What the task asks →
Return the data exactly, without pictures.

Recorded data →

§ §

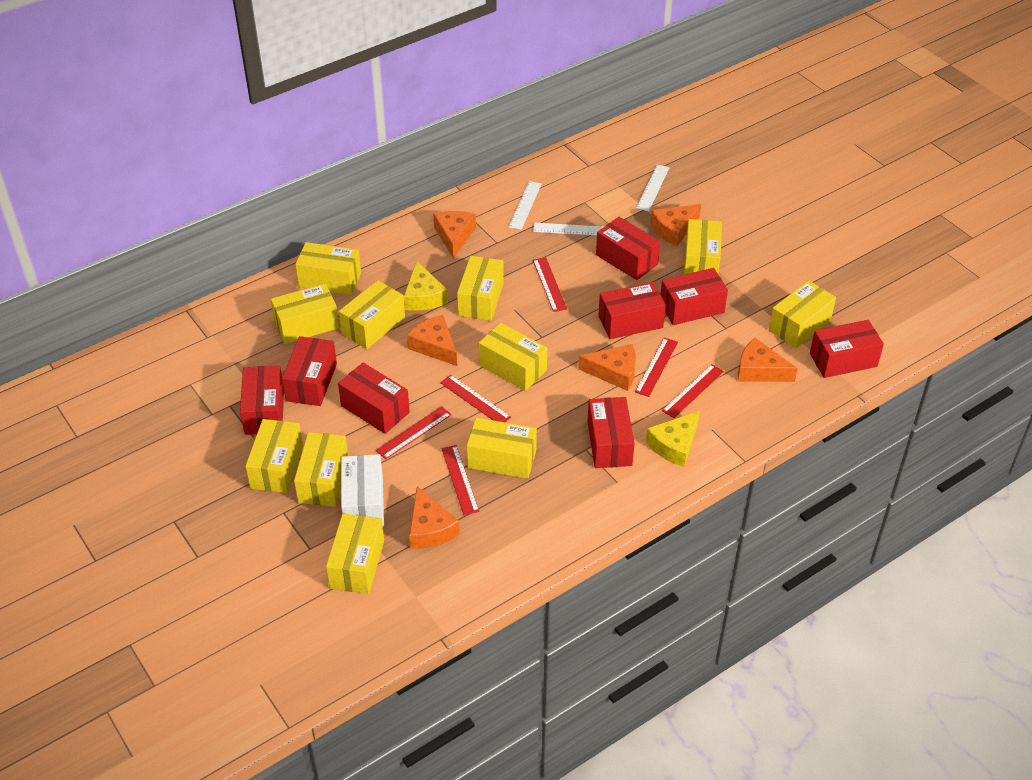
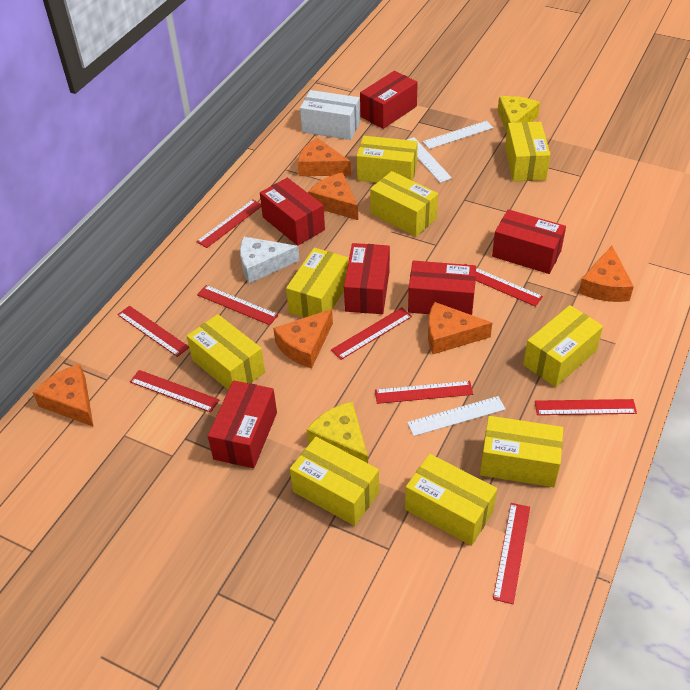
red box: 8 -> 6
red ruler: 6 -> 9
white cheese: 0 -> 1
yellow box: 11 -> 9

§ §

Output of the task →
red box: 8 -> 6
red ruler: 6 -> 9
white cheese: 0 -> 1
yellow box: 11 -> 9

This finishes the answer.